- **TO DO**: The expected output is each line from the one containing "red donut [875,191,975,244] -> none" to the last line of the data below, set down exactly, minus the pictures.

****************************************

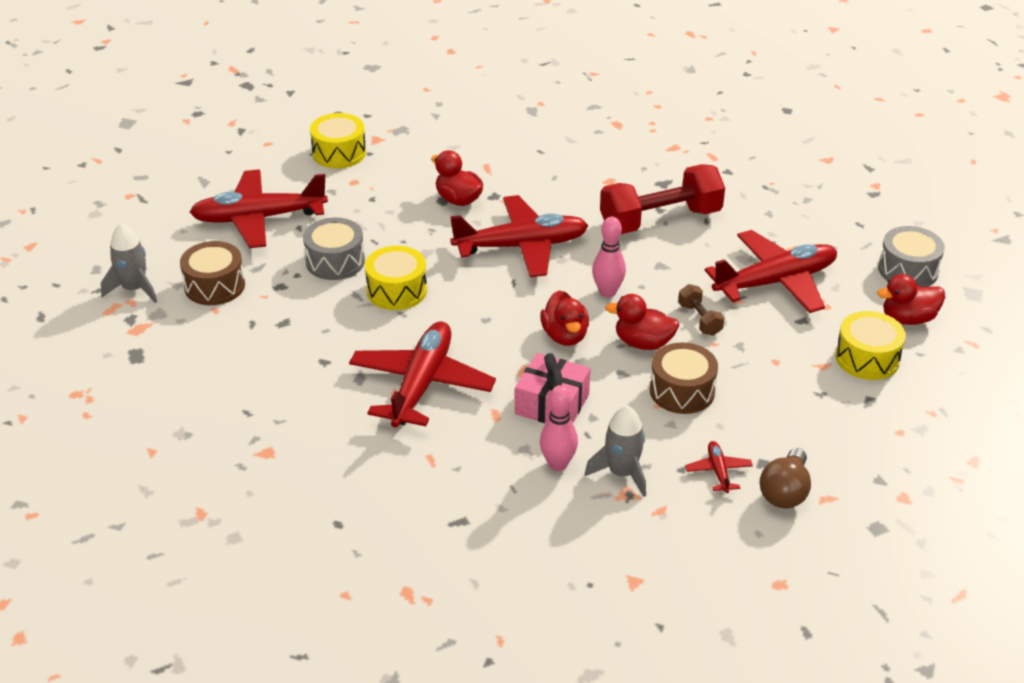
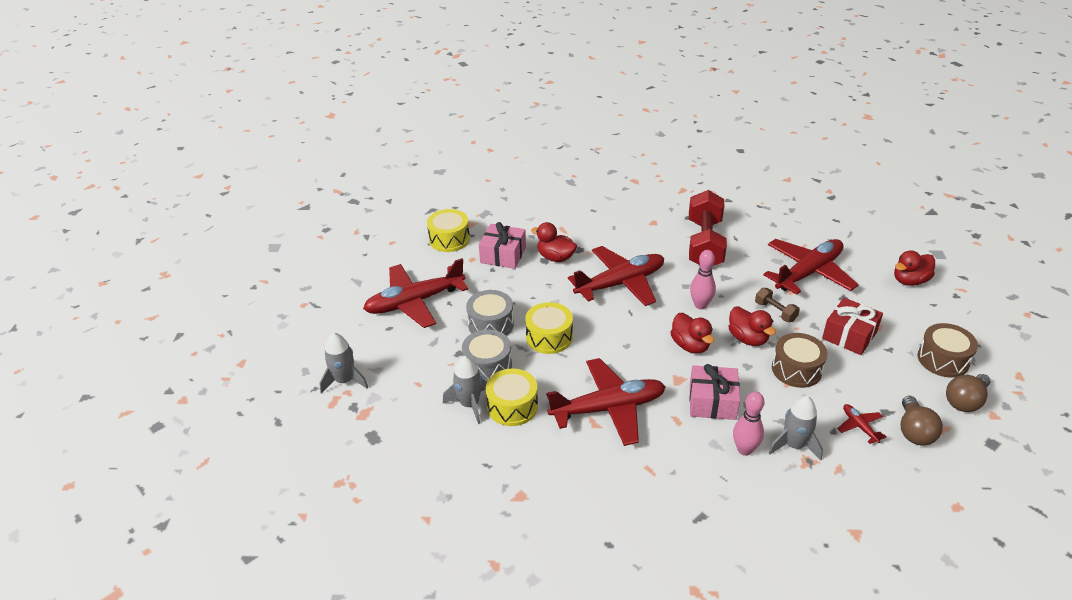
camera: 15 degrees left, 0 degrees up
brown drum [180,241,245,305] -> brown drum moved to [917,323,978,377]
red plane [349,321,496,428] -> red plane turned 75 degrees clockwise [546,358,666,446]
red dumbbell [600,164,725,234] -> red dumbbell turned 45 degrees counterclockwise [689,190,727,266]
red duck [605,294,679,350] -> red duck turned 120 degrees counterclockwise [729,307,776,346]
yellow drum [835,311,906,380] -> yellow drum moved to [486,369,538,426]
grey drum [878,226,945,287] -> grey drum moved to [462,330,512,382]
none -> grey rocket [443,356,487,424]
none -> pink gift [479,222,526,269]
none -> red gift [822,297,883,355]
none -> brown light bulb [946,374,990,412]

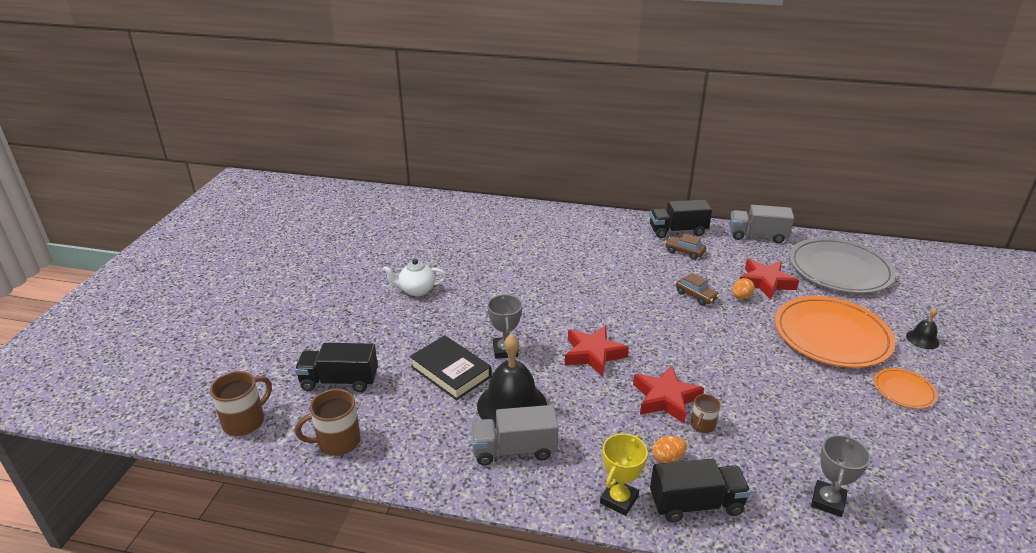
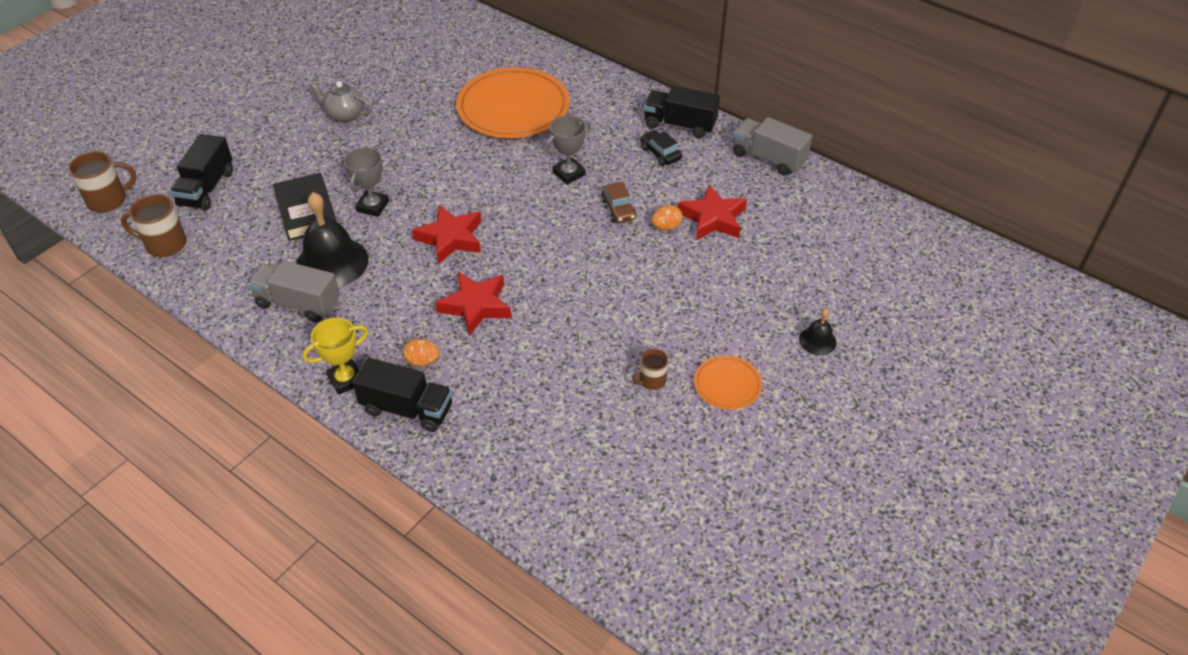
camera: 25 degrees right, 15 degrees up
black truck [295,343,378,392] -> black truck turned 105 degrees counterclockwise [170,134,233,211]
white teapot [383,259,447,296] -> grey teapot [309,81,373,122]
brown car [665,234,706,260] -> black car [640,130,682,166]
brown mug [691,394,720,433] -> brown mug moved to [632,348,668,390]
orange plate [775,296,895,368] -> orange plate moved to [456,67,569,138]
grey plate [789,238,896,293] -> none
grey trophy [811,435,871,517] -> grey trophy moved to [545,115,591,184]

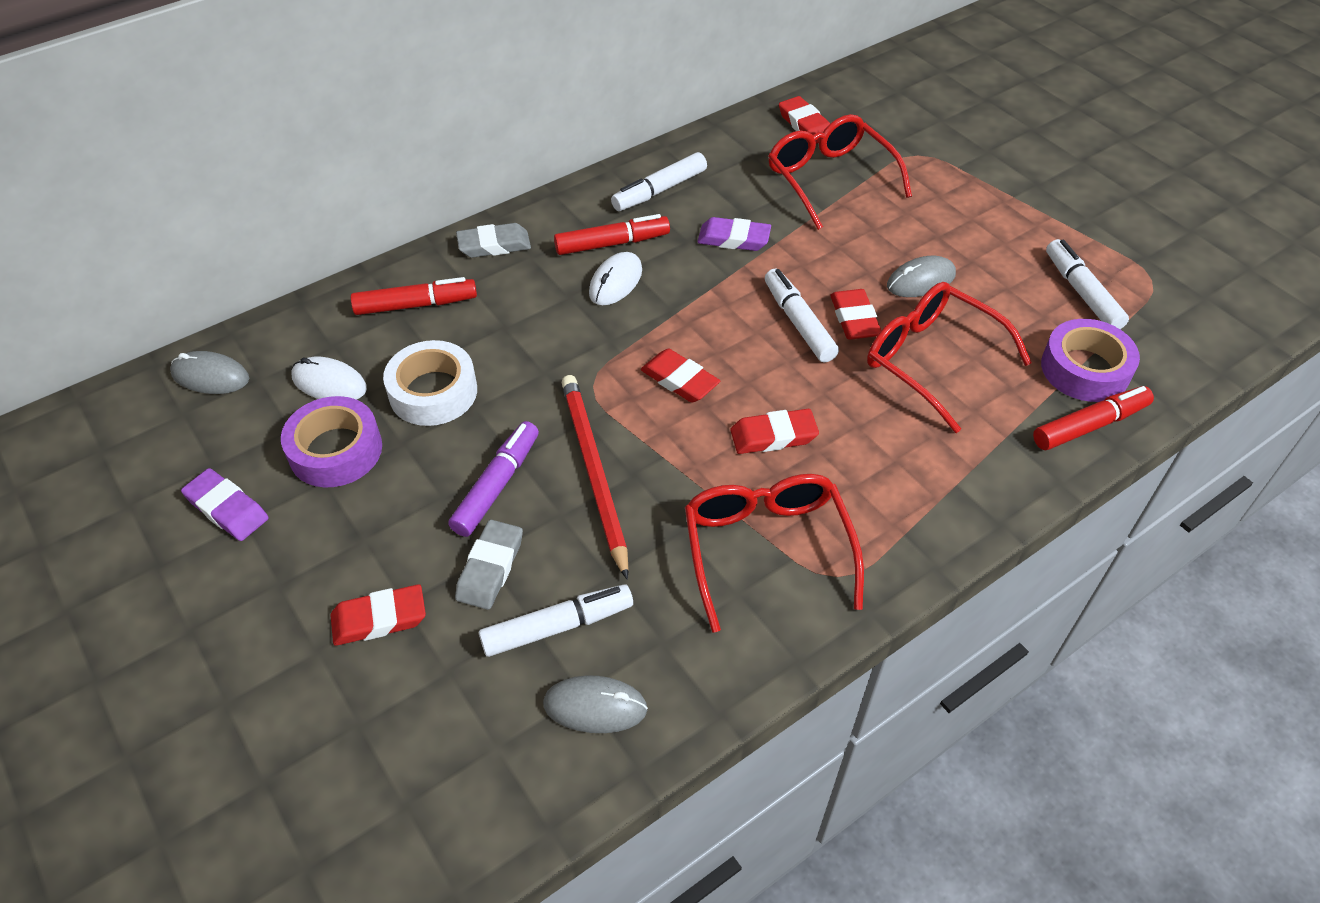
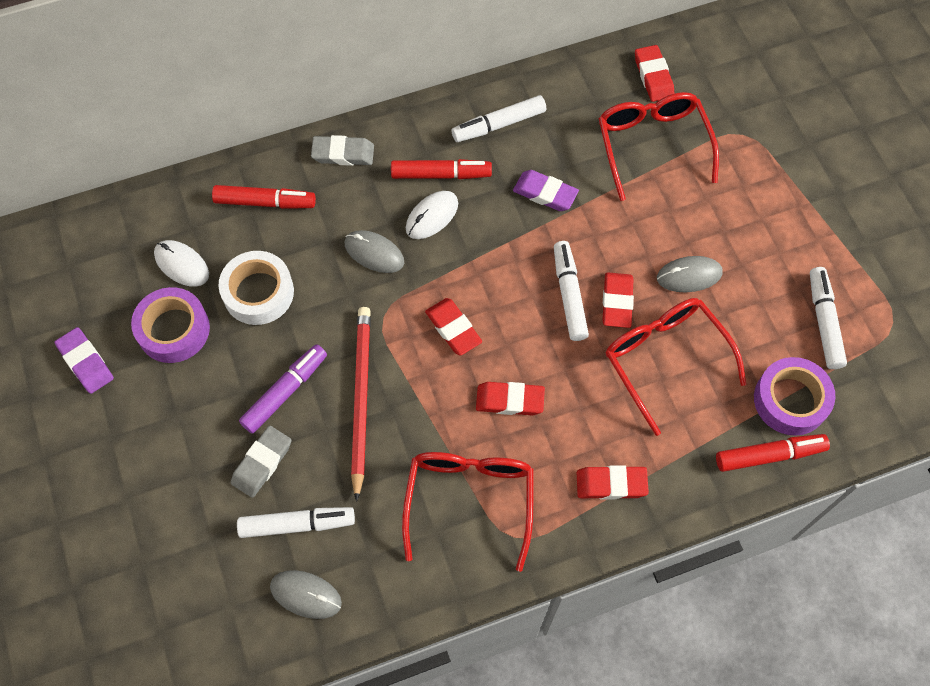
camera: 15 degrees right, 15 degrees up
grey mouse [170,351,249,394] -> grey mouse moved to [345,230,404,273]
red eraser [330,584,426,646] -> red eraser moved to [577,465,649,499]

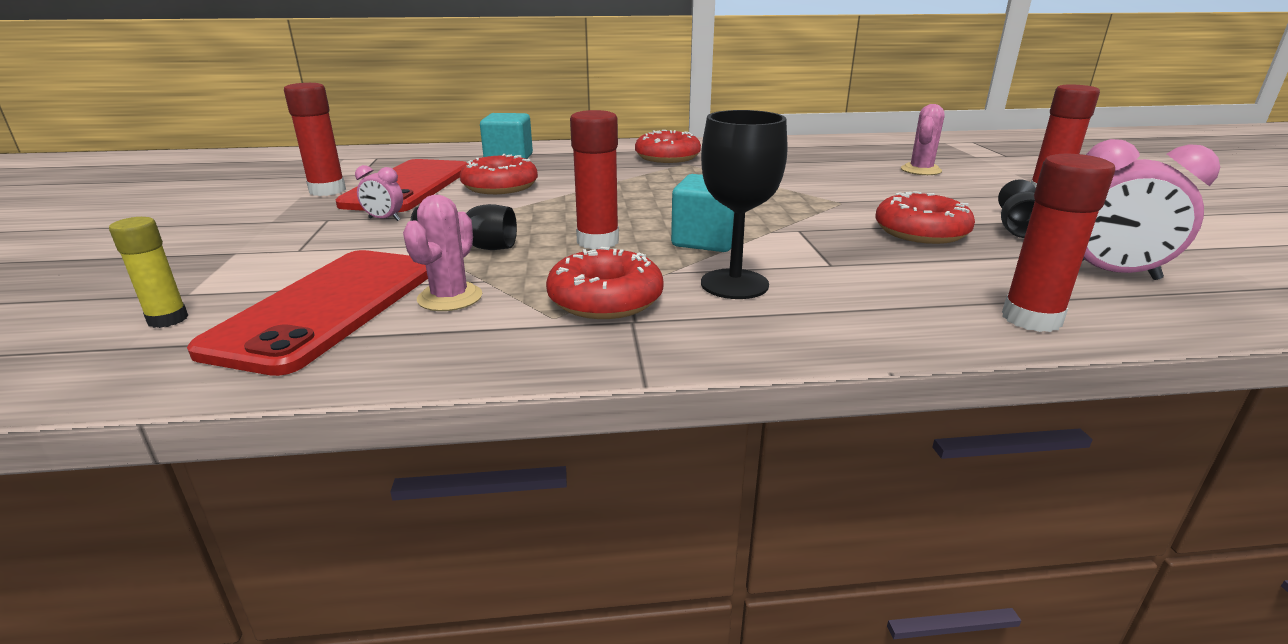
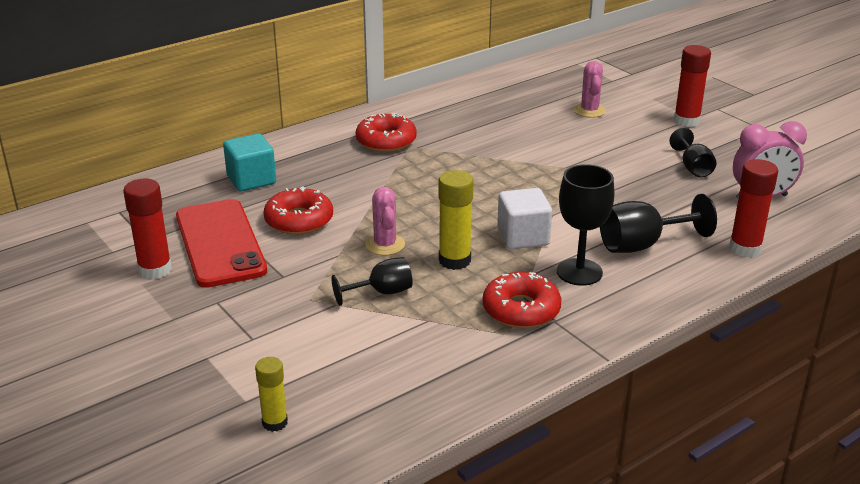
camera: 30 degrees left, 5 degrees up
red phone [187,250,428,376] -> none
pink clock [355,165,403,221] -> none
pink cactus [403,195,482,311] -> pink cactus moved to [366,187,405,256]
red glue stick [570,110,619,249] -> yellow glue stick [438,170,474,270]
turquoise cube [671,174,734,252] -> white cube [497,188,552,249]
red donut [875,191,975,244] -> none
none -> black goblet [600,194,717,253]

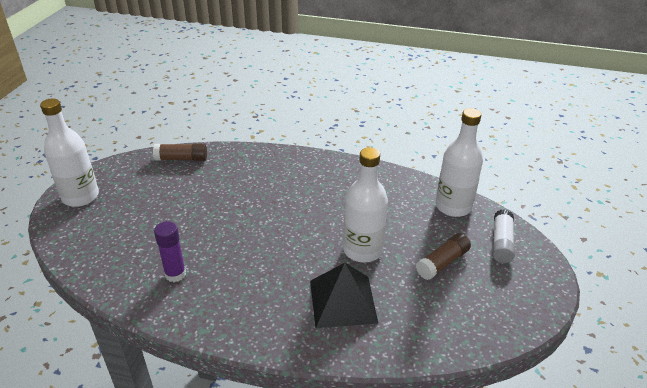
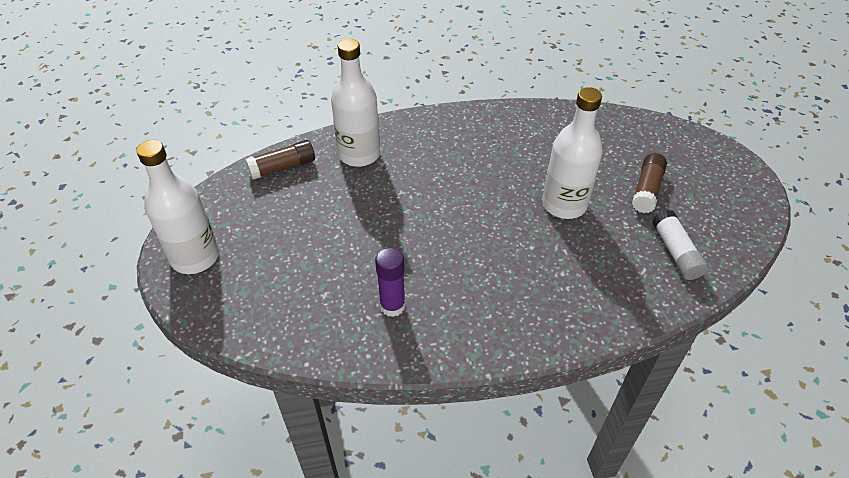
camera: 25 degrees left, 10 degrees up
black pyramid [310,263,378,328] -> none
white bottle [436,108,483,217] -> white bottle moved to [331,39,380,167]
white glue stick [493,209,515,263] -> white glue stick moved to [652,210,708,280]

****************************************

- **SOLUTION TO THIS TASK**:
red donut [875,191,975,244] -> none
none -> black goblet [600,194,717,253]

camera: 25 degrees left, 10 degrees up
black pyramid [310,263,378,328] -> none
white bottle [436,108,483,217] -> white bottle moved to [331,39,380,167]
white glue stick [493,209,515,263] -> white glue stick moved to [652,210,708,280]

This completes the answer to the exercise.